### Problem description
Each word in the data below should be copied exactly; the images should not.

Data entries

........

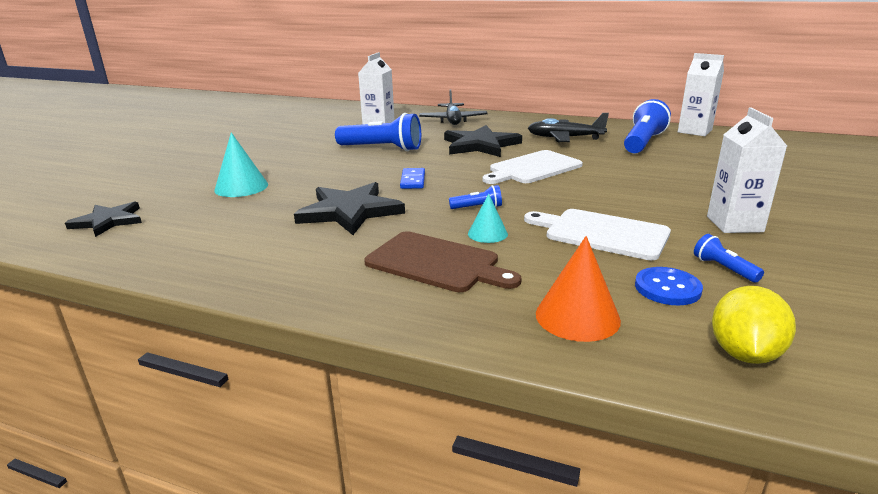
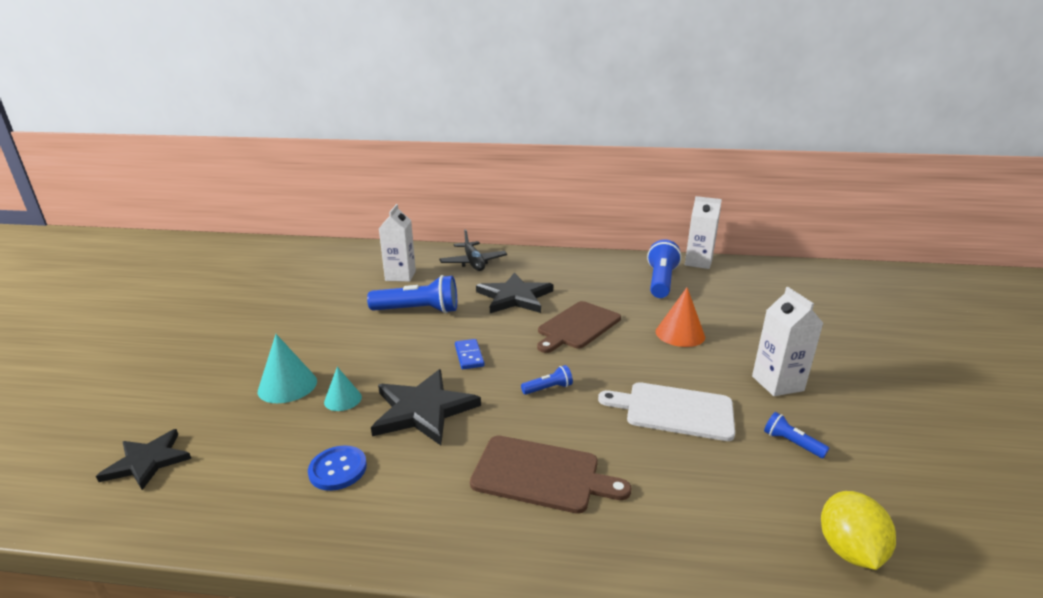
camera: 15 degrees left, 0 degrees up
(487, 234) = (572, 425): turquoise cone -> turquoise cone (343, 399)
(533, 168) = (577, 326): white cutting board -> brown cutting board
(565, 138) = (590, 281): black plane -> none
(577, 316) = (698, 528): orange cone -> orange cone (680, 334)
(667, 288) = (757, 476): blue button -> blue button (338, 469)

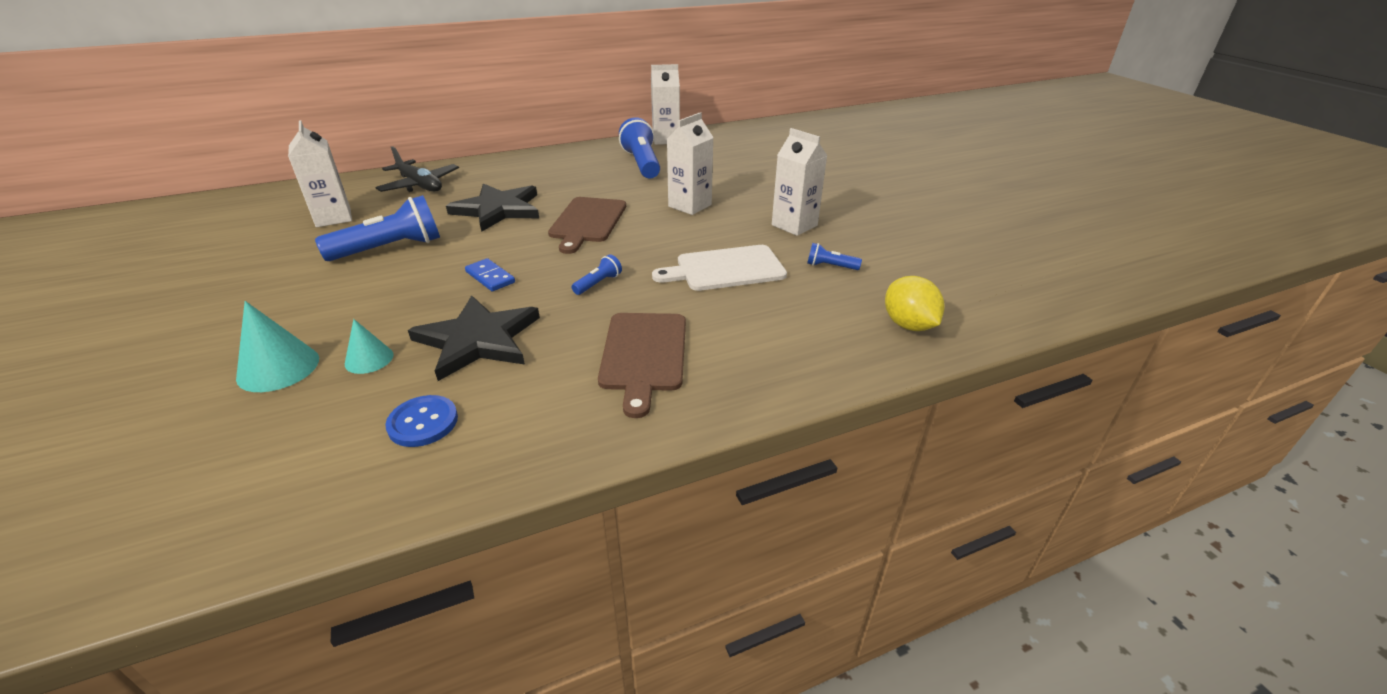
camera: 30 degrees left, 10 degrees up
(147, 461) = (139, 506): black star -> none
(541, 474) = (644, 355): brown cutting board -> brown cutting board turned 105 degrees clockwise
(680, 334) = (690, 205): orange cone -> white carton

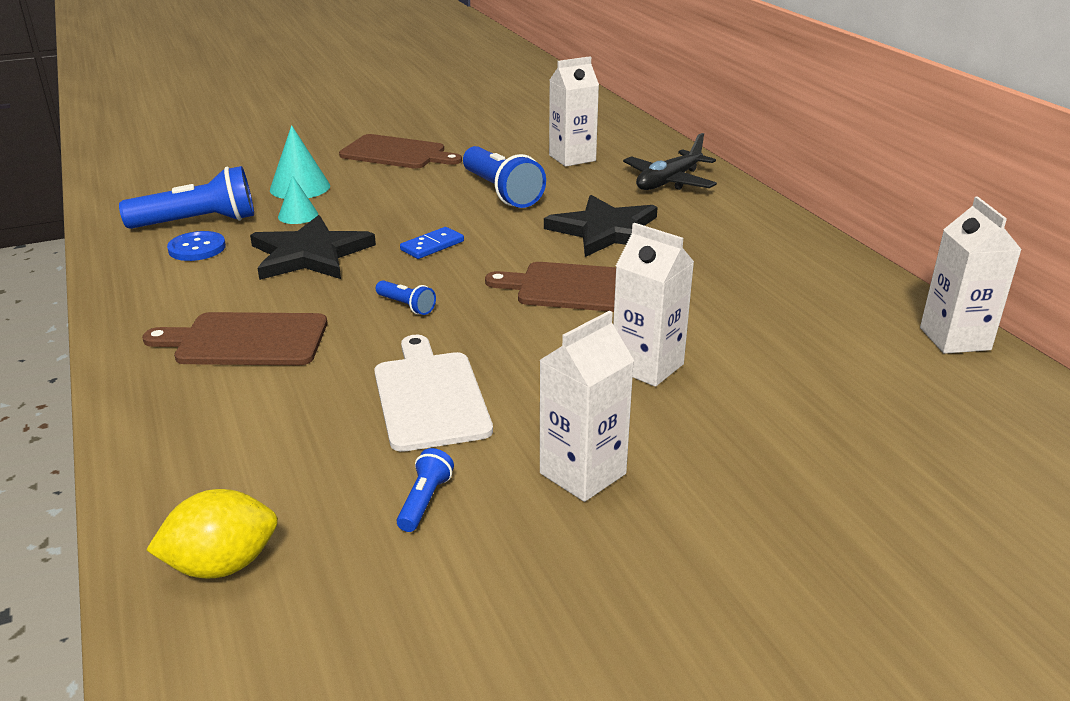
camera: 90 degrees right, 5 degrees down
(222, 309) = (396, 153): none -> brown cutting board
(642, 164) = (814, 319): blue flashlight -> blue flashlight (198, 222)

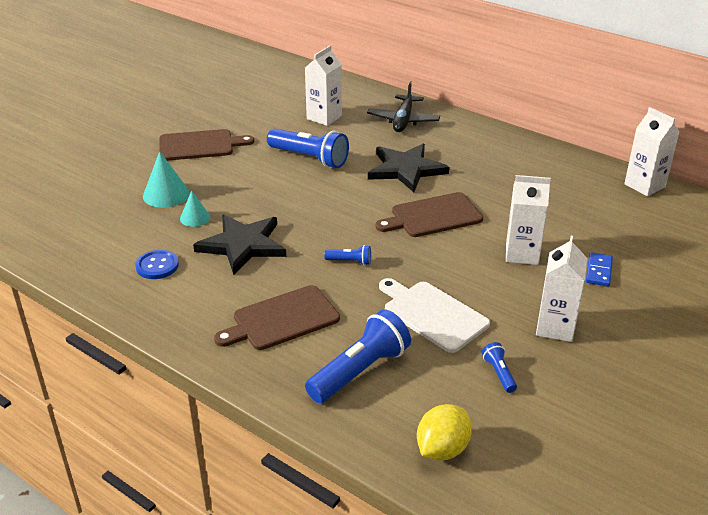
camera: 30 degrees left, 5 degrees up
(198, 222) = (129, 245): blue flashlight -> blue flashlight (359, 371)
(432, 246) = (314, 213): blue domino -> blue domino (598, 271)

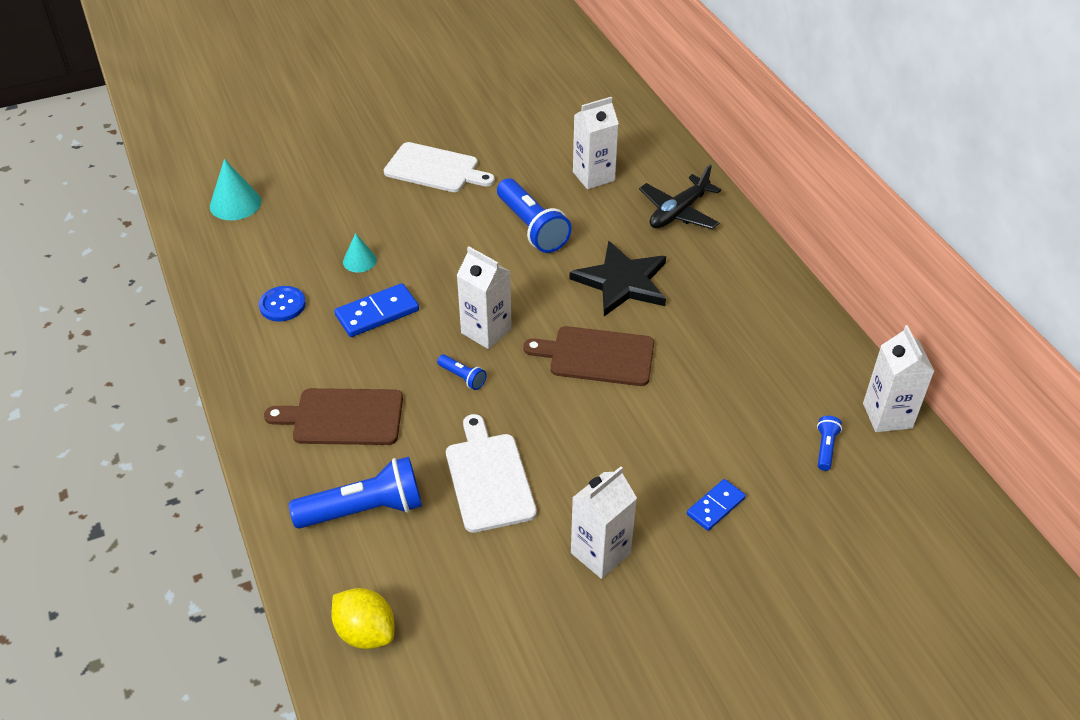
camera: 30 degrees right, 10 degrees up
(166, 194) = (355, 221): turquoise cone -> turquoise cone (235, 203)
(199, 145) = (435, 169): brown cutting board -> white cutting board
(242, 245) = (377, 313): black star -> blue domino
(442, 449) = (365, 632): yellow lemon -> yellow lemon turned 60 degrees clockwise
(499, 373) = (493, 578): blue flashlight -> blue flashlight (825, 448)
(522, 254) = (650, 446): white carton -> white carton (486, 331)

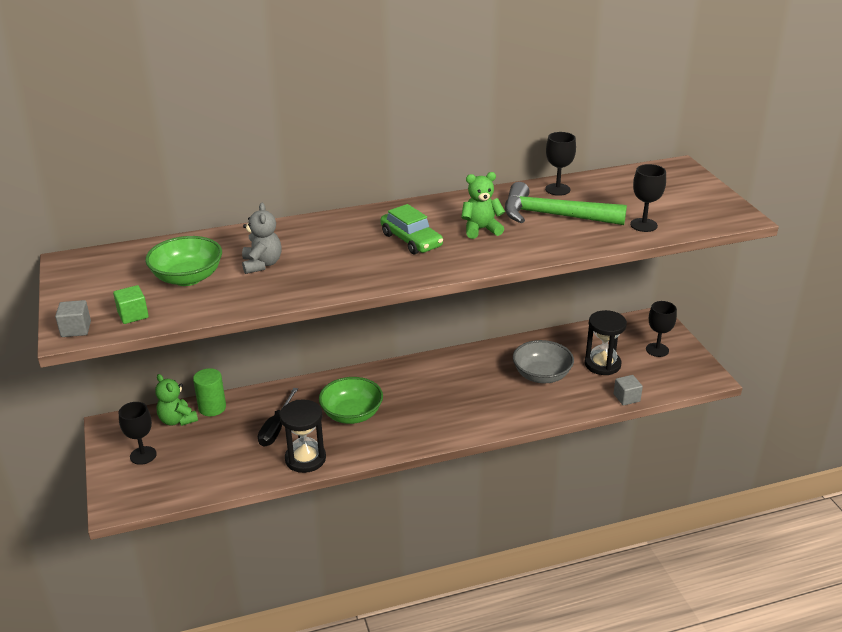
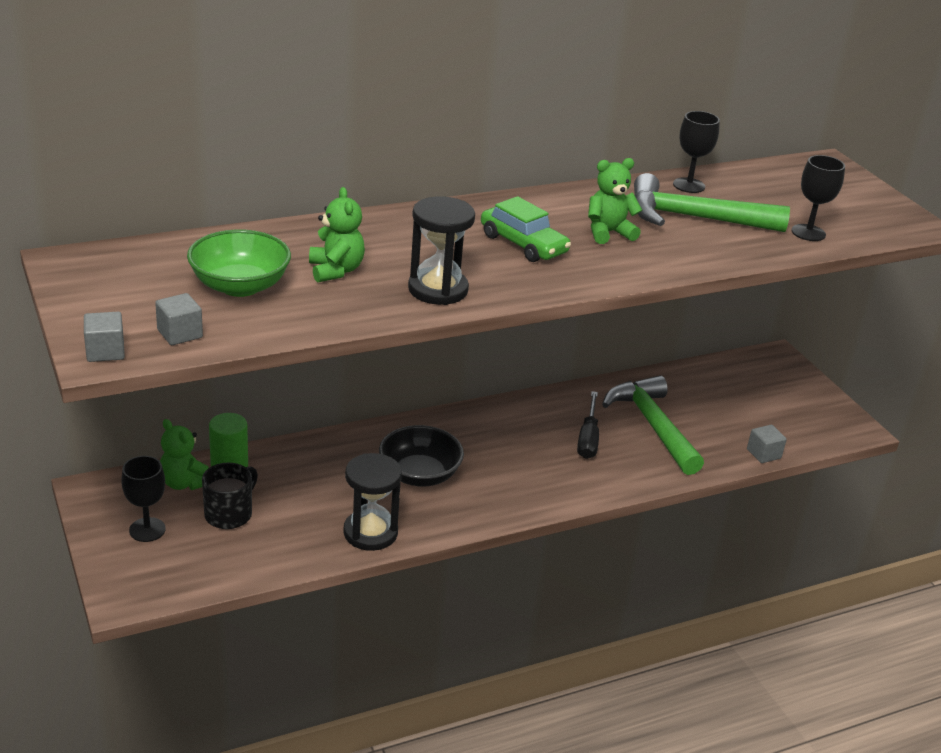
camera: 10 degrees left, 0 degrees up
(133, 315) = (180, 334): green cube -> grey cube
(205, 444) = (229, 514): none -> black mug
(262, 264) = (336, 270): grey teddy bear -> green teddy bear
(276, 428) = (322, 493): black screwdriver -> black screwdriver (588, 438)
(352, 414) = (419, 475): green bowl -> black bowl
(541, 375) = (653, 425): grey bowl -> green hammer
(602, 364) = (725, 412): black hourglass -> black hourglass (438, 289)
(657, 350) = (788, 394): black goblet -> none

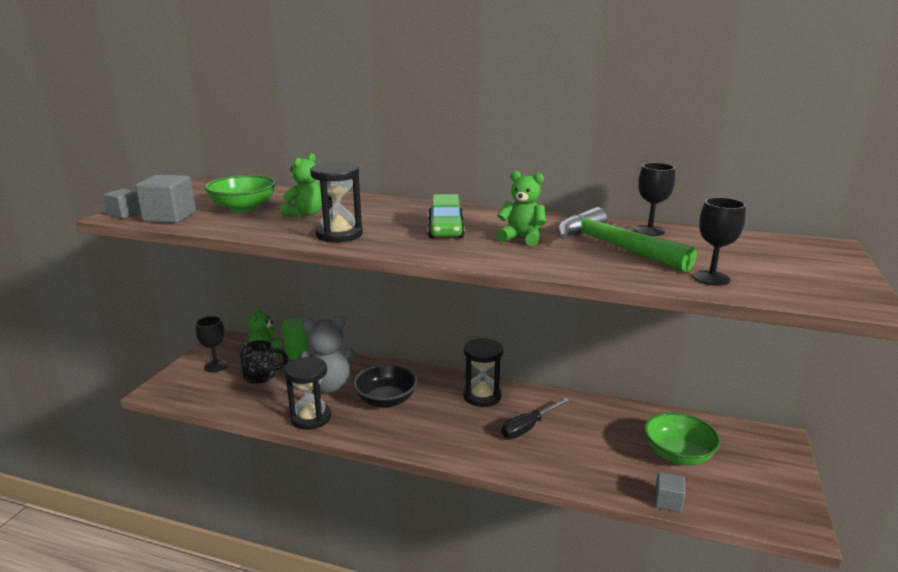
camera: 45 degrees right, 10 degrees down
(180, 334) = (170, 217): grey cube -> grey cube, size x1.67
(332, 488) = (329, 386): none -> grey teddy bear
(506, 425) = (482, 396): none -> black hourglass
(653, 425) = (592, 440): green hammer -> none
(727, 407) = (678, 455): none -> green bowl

........

### The answer
camera: 15 degrees left, 0 degrees up
(487, 234) = (572, 425): turquoise cone -> turquoise cone (343, 399)
(533, 168) = (577, 326): white cutting board -> brown cutting board
(565, 138) = (590, 281): black plane -> none
(577, 316) = (698, 528): orange cone -> orange cone (680, 334)
(667, 288) = (757, 476): blue button -> blue button (338, 469)

camera: 30 degrees left, 10 degrees up
(147, 461) = (139, 506): black star -> none
(541, 474) = (644, 355): brown cutting board -> brown cutting board turned 105 degrees clockwise
(680, 334) = (690, 205): orange cone -> white carton

camera: 90 degrees right, 5 degrees down
(222, 309) = (396, 153): none -> brown cutting board
(642, 164) = (814, 319): blue flashlight -> blue flashlight (198, 222)

camera: 30 degrees left, 5 degrees up
(198, 222) = (129, 245): blue flashlight -> blue flashlight (359, 371)
(432, 246) = (314, 213): blue domino -> blue domino (598, 271)

camera: 30 degrees right, 10 degrees up
(166, 194) = (355, 221): turquoise cone -> turquoise cone (235, 203)
(199, 145) = (435, 169): brown cutting board -> white cutting board
(242, 245) = (377, 313): black star -> blue domino
(442, 449) = (365, 632): yellow lemon -> yellow lemon turned 60 degrees clockwise
(499, 373) = (493, 578): blue flashlight -> blue flashlight (825, 448)
(522, 254) = (650, 446): white carton -> white carton (486, 331)

camera: 10 degrees left, 0 degrees up
(133, 315) = (180, 334): green cube -> grey cube
(205, 444) = (229, 514): none -> black mug
(262, 264) = (336, 270): grey teddy bear -> green teddy bear
(276, 428) = (322, 493): black screwdriver -> black screwdriver (588, 438)
(352, 414) = (419, 475): green bowl -> black bowl
(541, 375) = (653, 425): grey bowl -> green hammer
(602, 364) = (725, 412): black hourglass -> black hourglass (438, 289)
(657, 350) = (788, 394): black goblet -> none

camera: 45 degrees right, 10 degrees down
(180, 334) = (170, 217): grey cube -> grey cube, size x1.67
(332, 488) = (329, 386): none -> grey teddy bear
(506, 425) = (482, 396): none -> black hourglass
(653, 425) = (592, 440): green hammer -> none
(727, 407) = (678, 455): none -> green bowl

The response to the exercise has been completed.